• **EXTRACTED INFORMATION**:

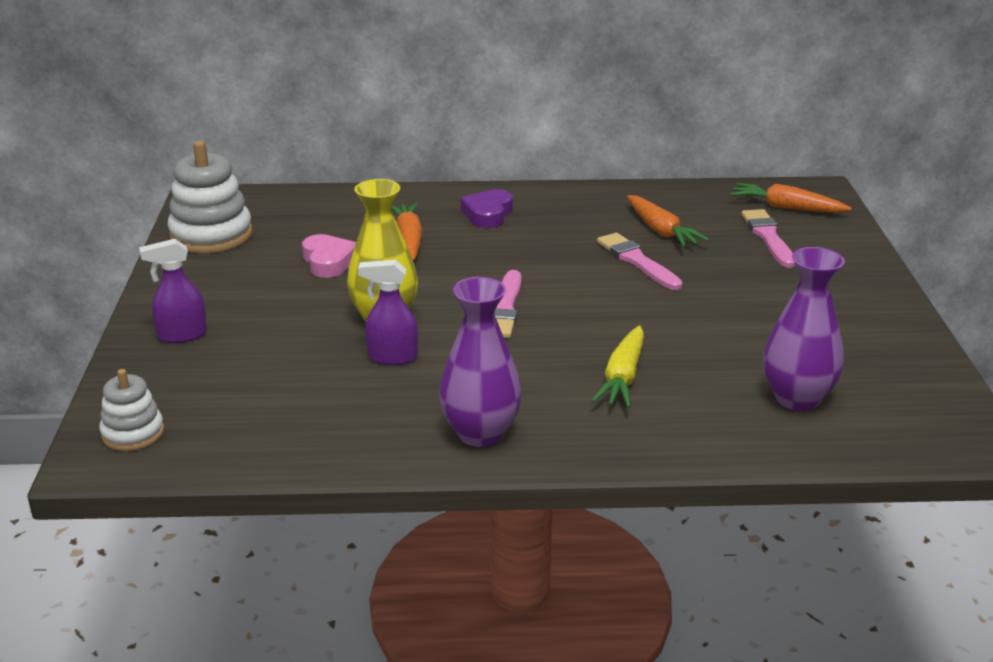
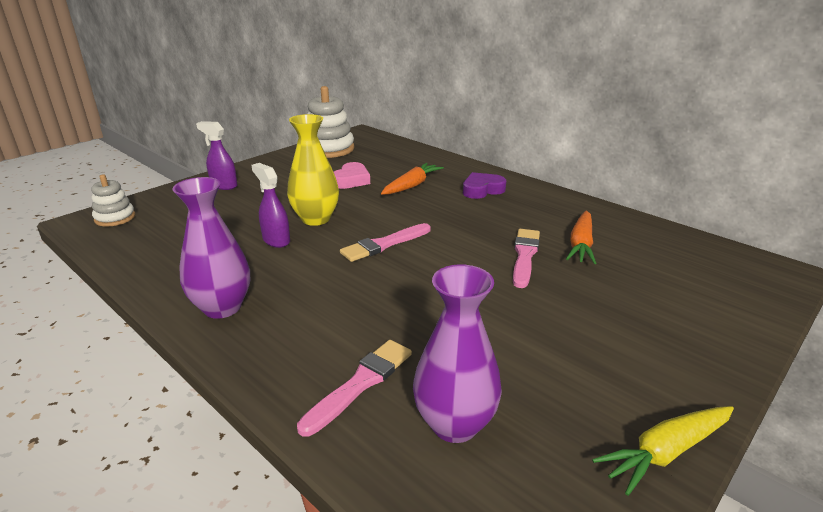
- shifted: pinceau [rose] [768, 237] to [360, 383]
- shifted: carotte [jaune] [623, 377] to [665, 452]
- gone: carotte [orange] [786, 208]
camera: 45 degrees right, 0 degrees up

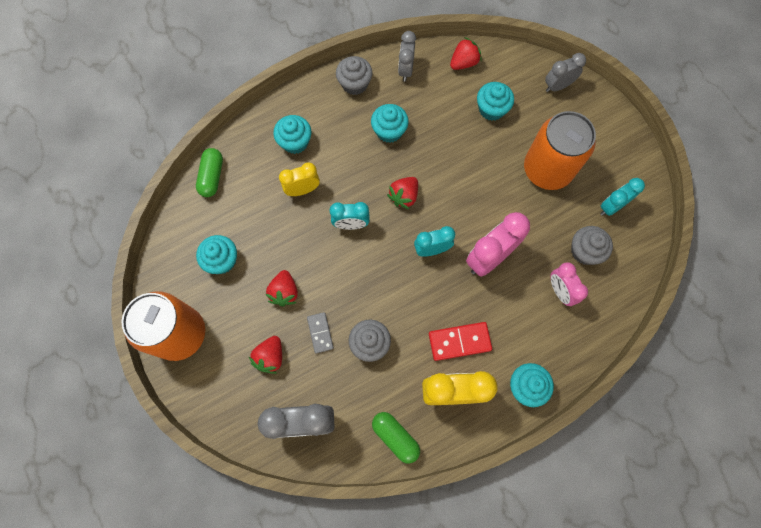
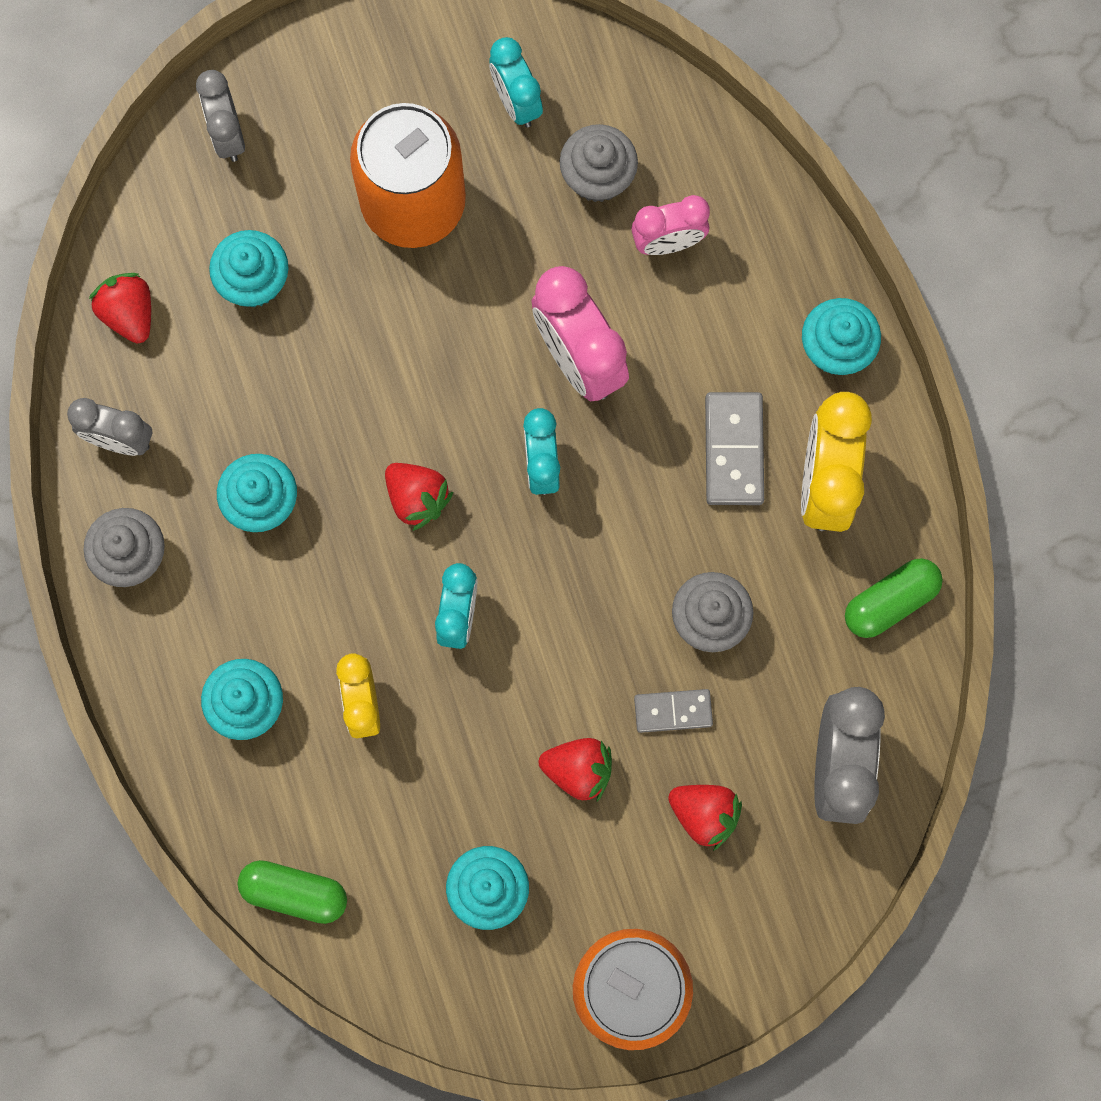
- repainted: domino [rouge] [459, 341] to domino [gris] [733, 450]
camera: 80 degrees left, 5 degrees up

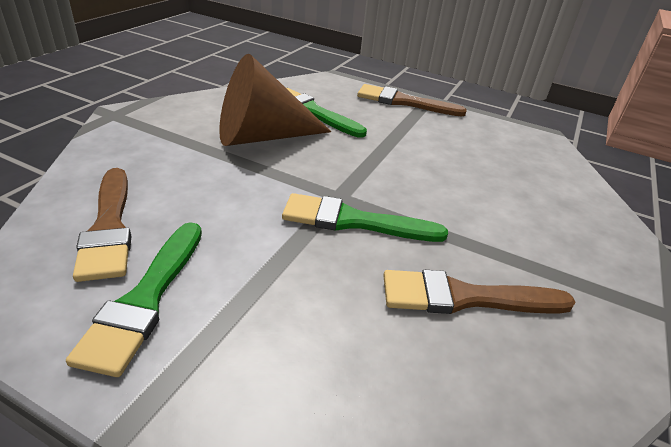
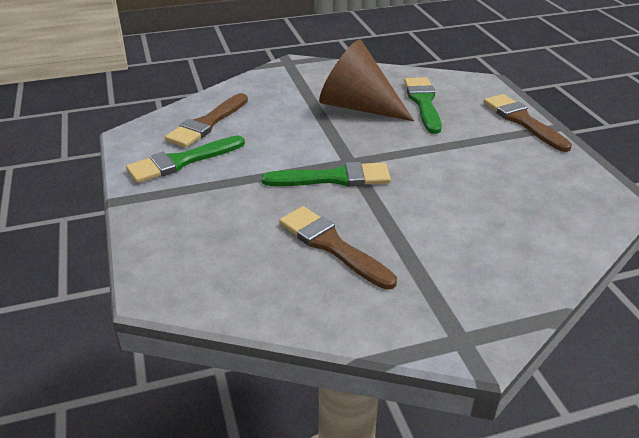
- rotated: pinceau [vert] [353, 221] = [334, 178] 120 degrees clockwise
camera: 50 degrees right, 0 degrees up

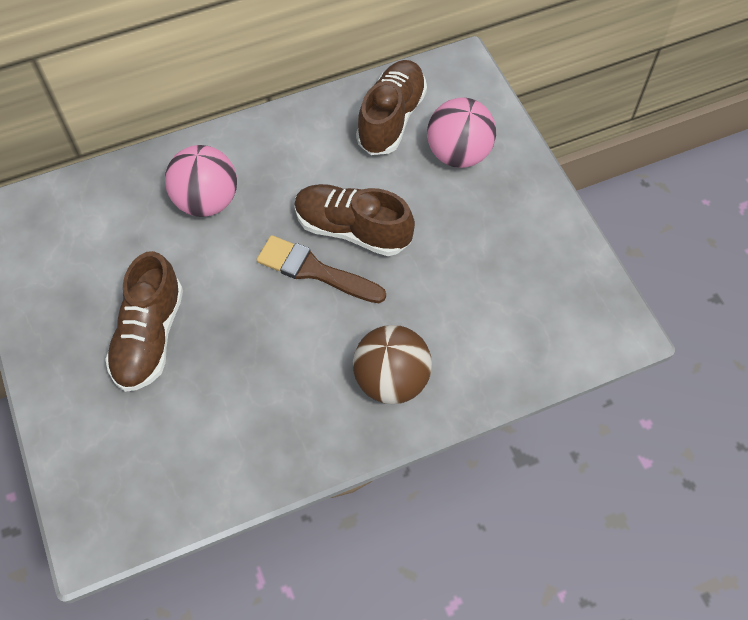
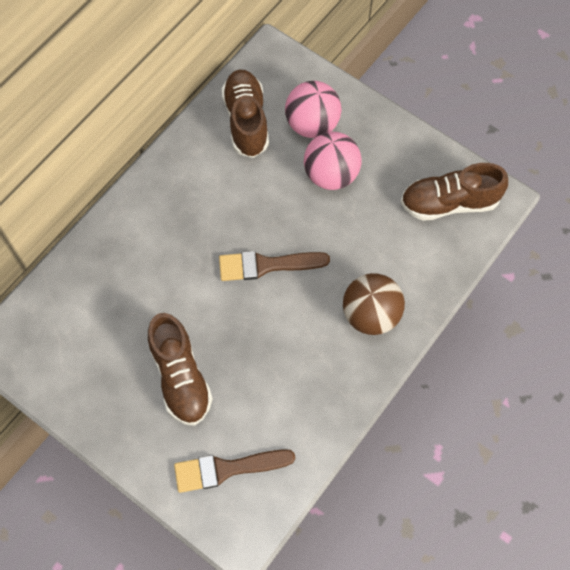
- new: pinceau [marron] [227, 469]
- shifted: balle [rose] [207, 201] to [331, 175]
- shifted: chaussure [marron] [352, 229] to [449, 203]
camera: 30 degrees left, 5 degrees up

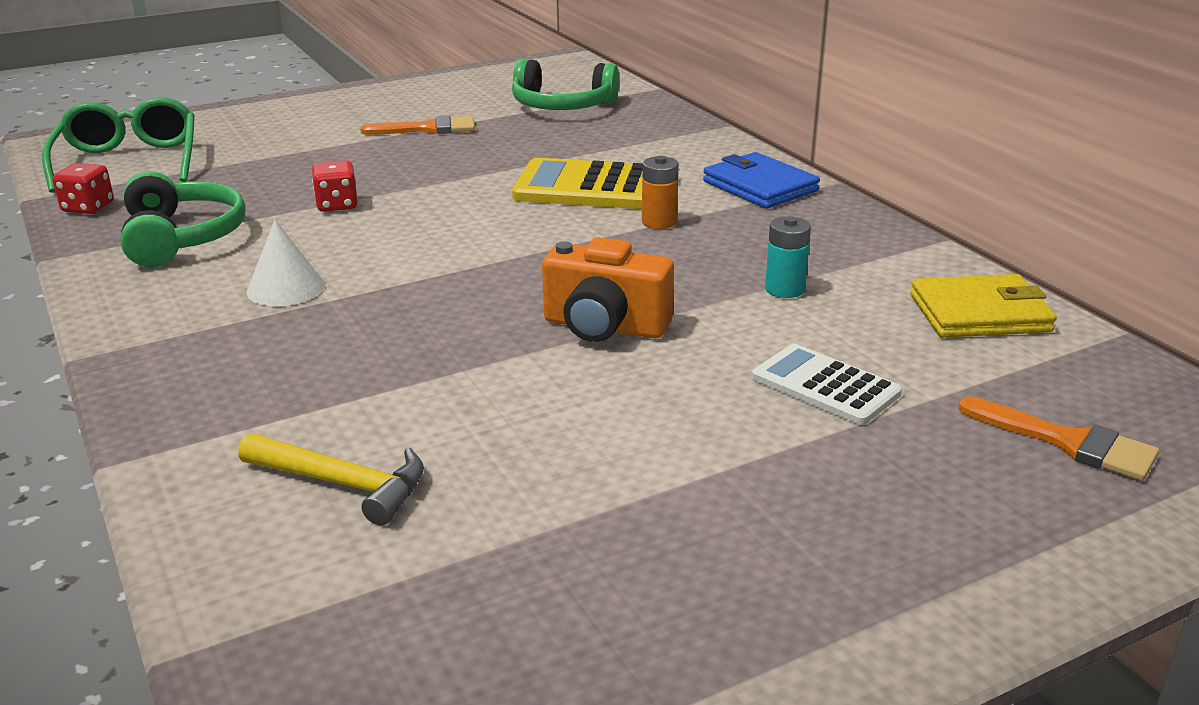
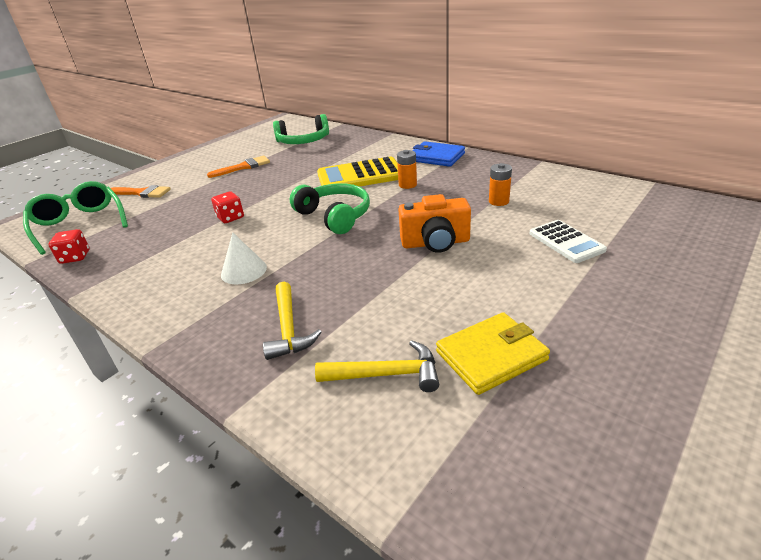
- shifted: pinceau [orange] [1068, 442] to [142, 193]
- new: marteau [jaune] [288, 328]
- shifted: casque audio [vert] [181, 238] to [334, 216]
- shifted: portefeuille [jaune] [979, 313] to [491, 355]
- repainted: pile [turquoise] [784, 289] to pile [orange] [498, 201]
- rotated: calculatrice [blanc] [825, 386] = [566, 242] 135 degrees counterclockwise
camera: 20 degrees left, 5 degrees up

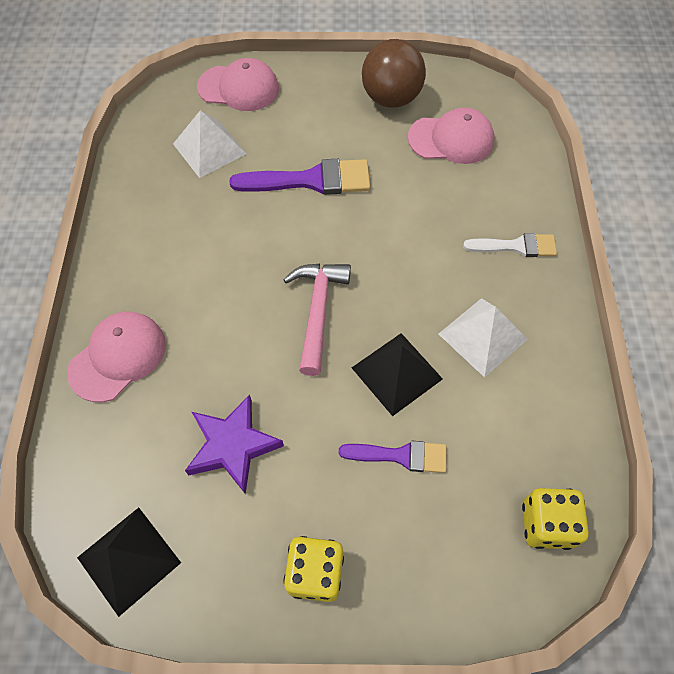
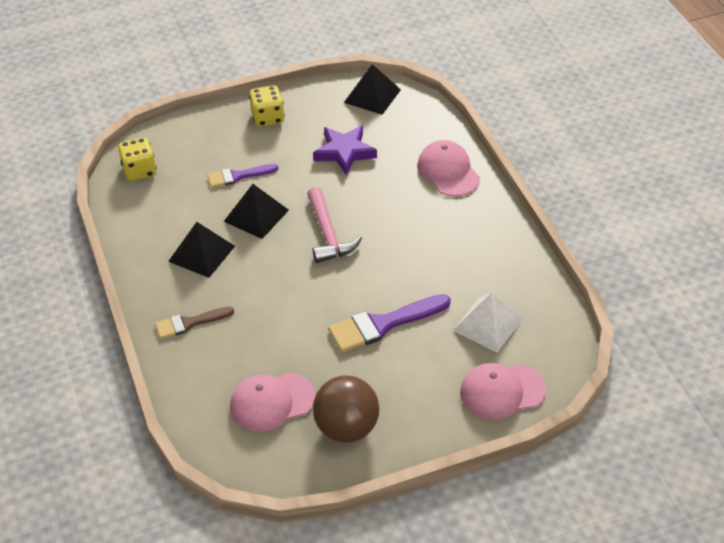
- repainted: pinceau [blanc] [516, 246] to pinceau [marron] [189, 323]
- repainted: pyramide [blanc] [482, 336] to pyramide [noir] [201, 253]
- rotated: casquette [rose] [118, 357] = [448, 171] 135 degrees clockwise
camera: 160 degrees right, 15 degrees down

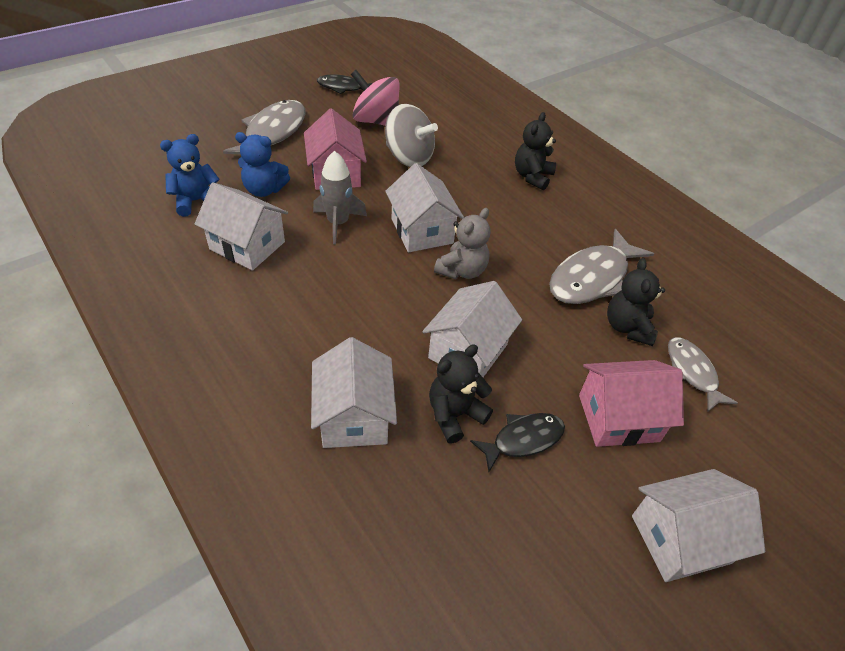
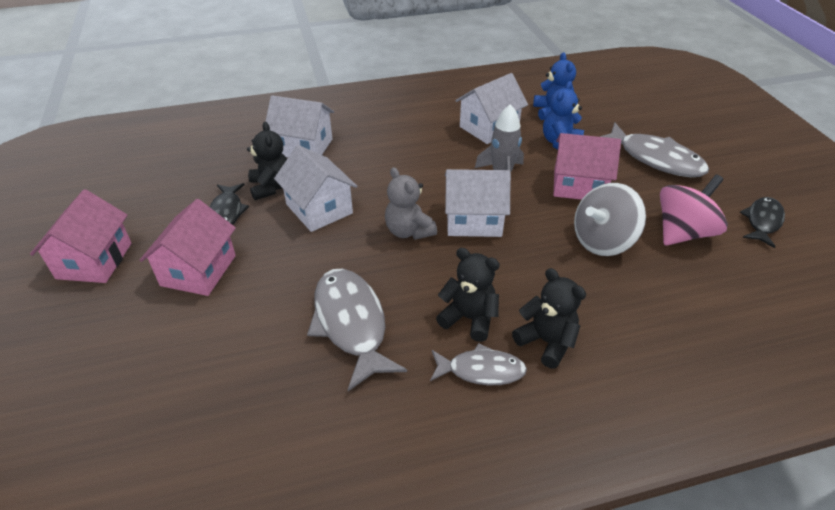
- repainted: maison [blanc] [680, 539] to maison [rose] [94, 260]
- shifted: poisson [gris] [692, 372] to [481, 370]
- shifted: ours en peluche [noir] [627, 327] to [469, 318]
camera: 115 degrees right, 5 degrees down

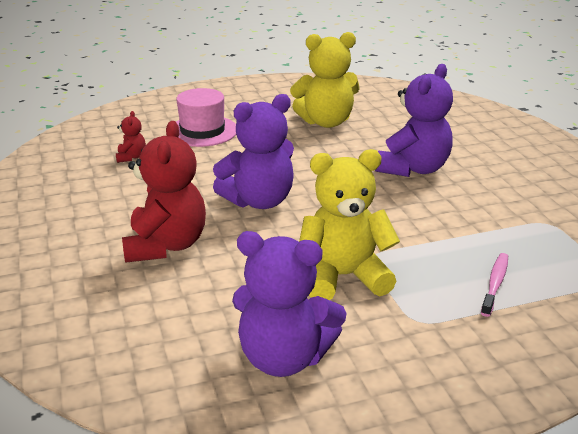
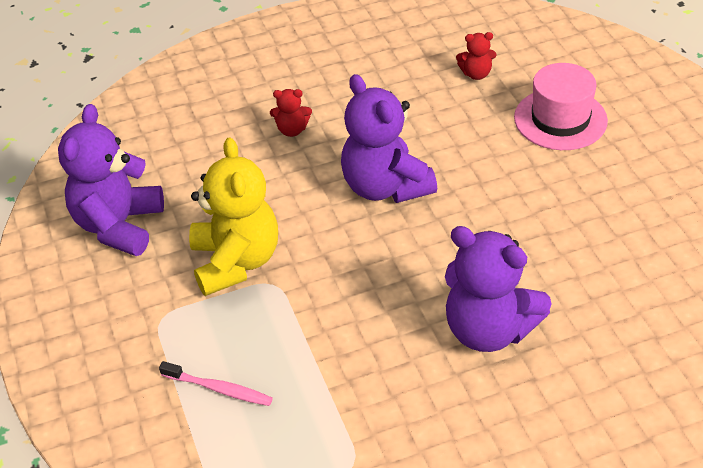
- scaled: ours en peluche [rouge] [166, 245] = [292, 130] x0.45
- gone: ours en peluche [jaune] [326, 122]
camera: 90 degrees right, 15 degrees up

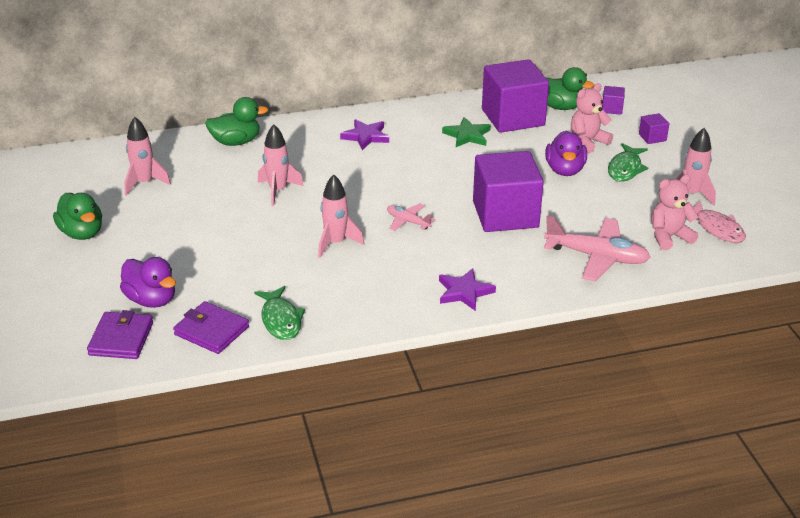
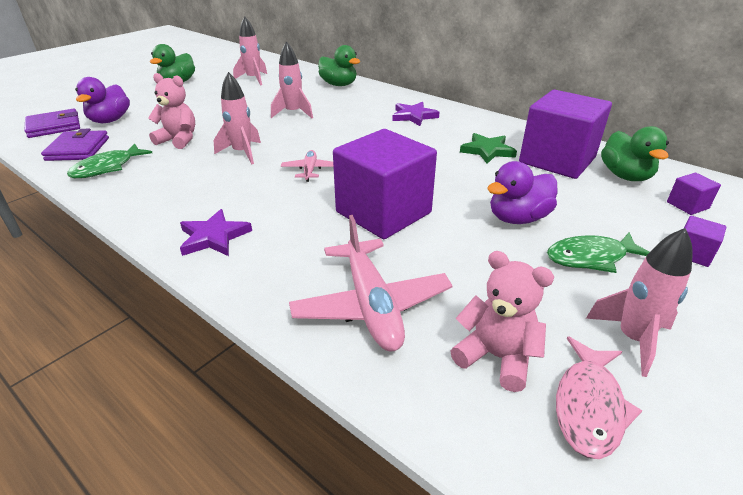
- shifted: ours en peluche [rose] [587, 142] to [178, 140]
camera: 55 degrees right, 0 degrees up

• **WHAT YOU NEED TO DO**:
Repeat word for word the lines above that run from the line containing "- shifted: carotte" through the line containing "- gone: carotte [orange] [786, 208]", both ends included, and nothing else.

• **REPLY**:
- shifted: carotte [jaune] [623, 377] to [665, 452]
- gone: carotte [orange] [786, 208]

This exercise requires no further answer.